╔══

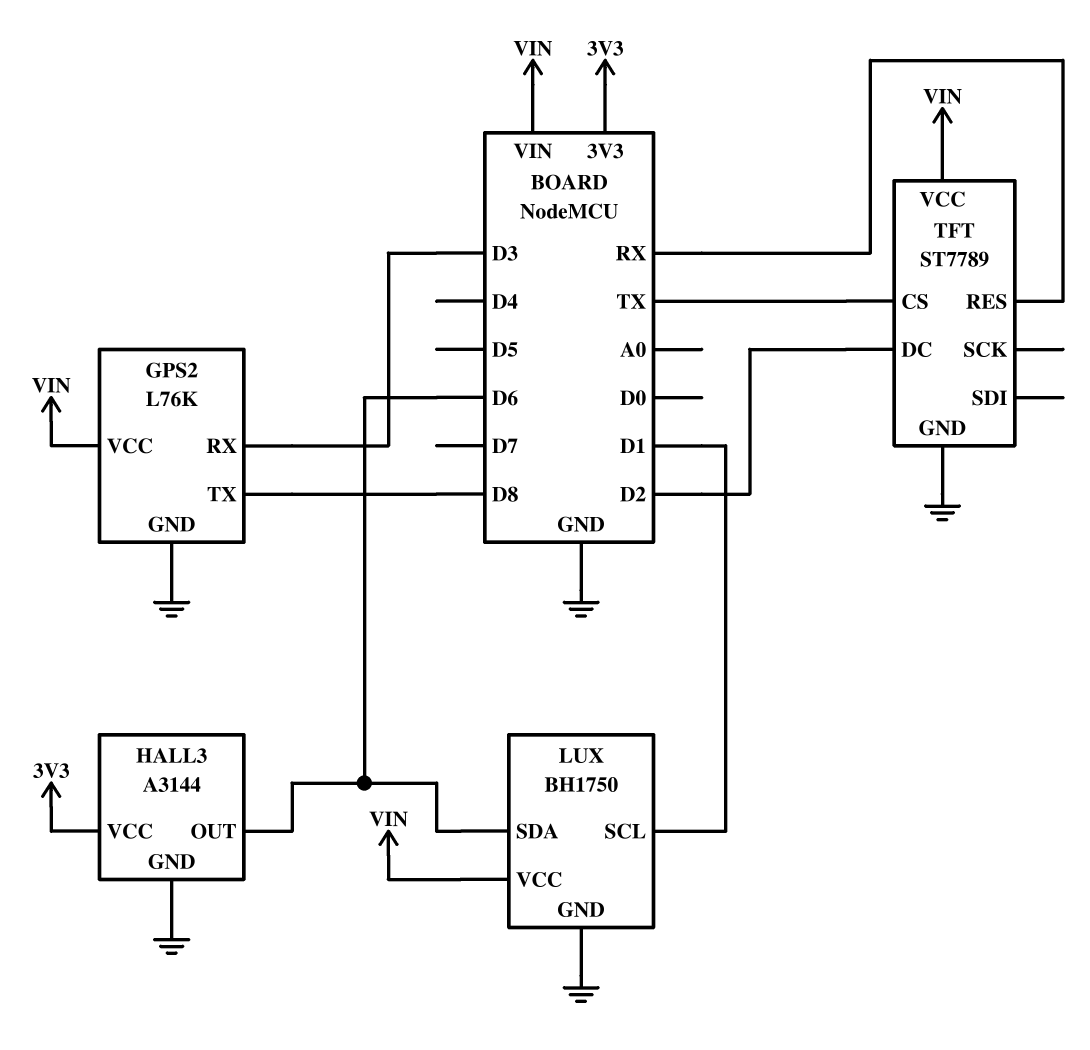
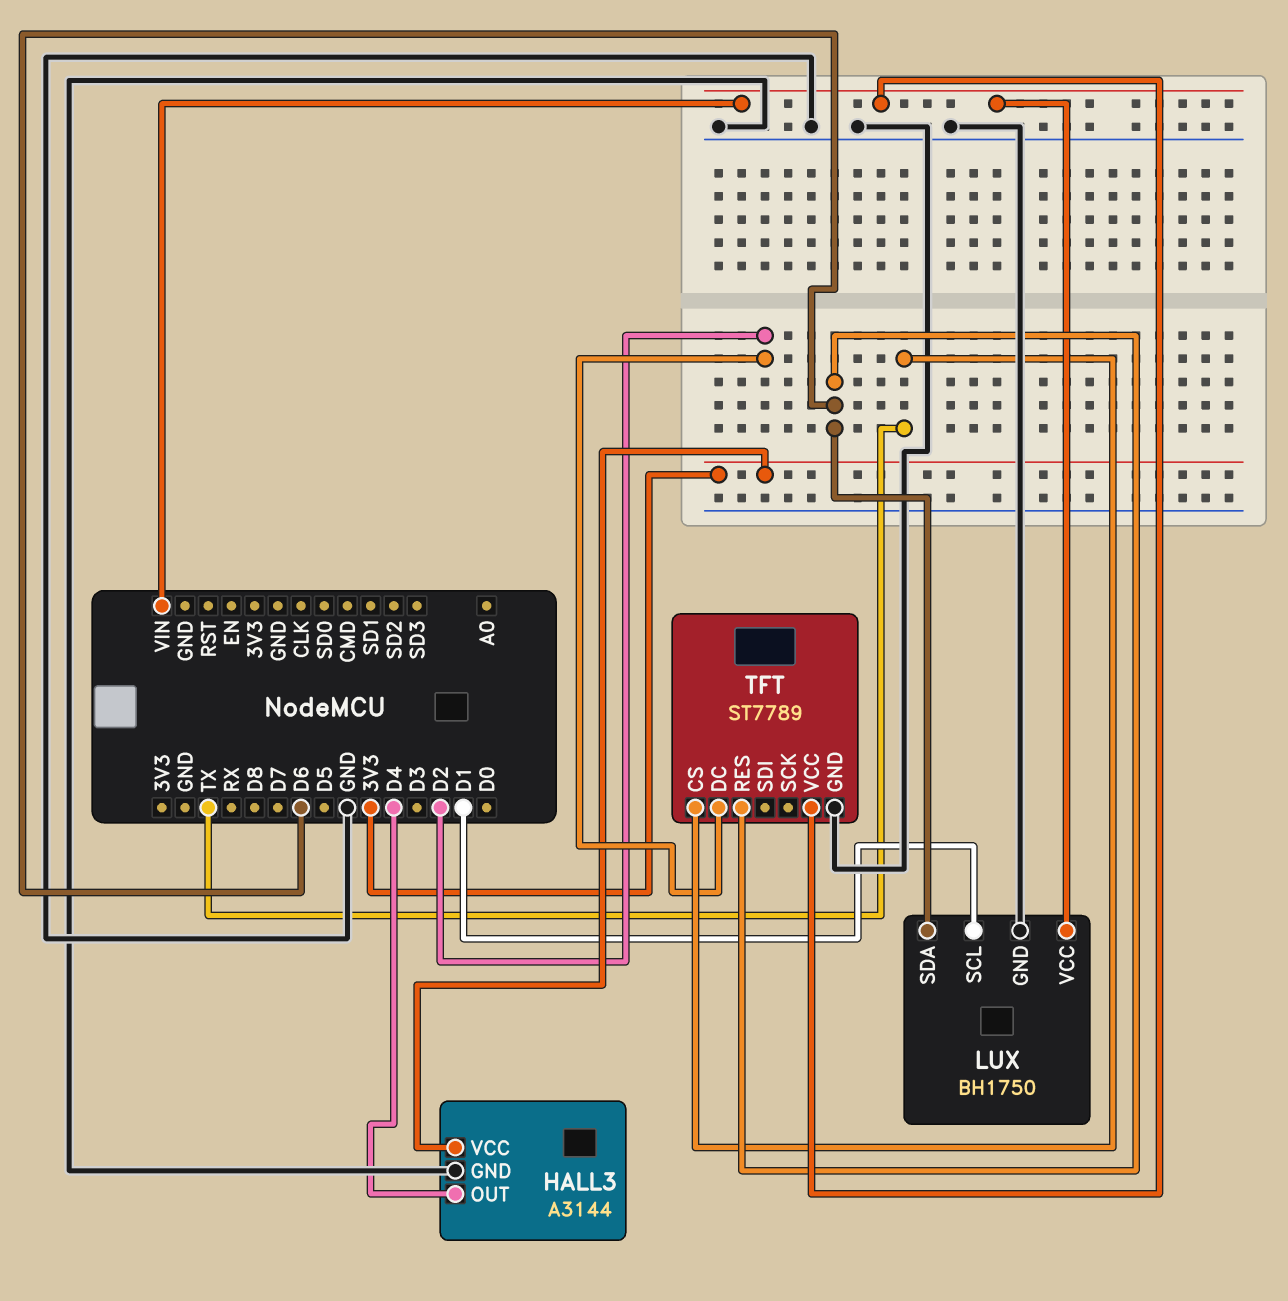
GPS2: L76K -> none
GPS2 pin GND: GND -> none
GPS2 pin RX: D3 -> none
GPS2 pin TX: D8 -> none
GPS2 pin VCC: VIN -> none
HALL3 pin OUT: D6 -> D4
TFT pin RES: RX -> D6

╚══
╔══

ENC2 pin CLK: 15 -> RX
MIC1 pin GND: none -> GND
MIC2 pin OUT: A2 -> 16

╚══

- **Aim of the exercise**
Using the entries above, repeat only the lines from the one containing "GPS2: L76K -> none" through the one containing "TFT pin RES: RX -> D6", end lines included.

- **Exercise result**
GPS2: L76K -> none
GPS2 pin GND: GND -> none
GPS2 pin RX: D3 -> none
GPS2 pin TX: D8 -> none
GPS2 pin VCC: VIN -> none
HALL3 pin OUT: D6 -> D4
TFT pin RES: RX -> D6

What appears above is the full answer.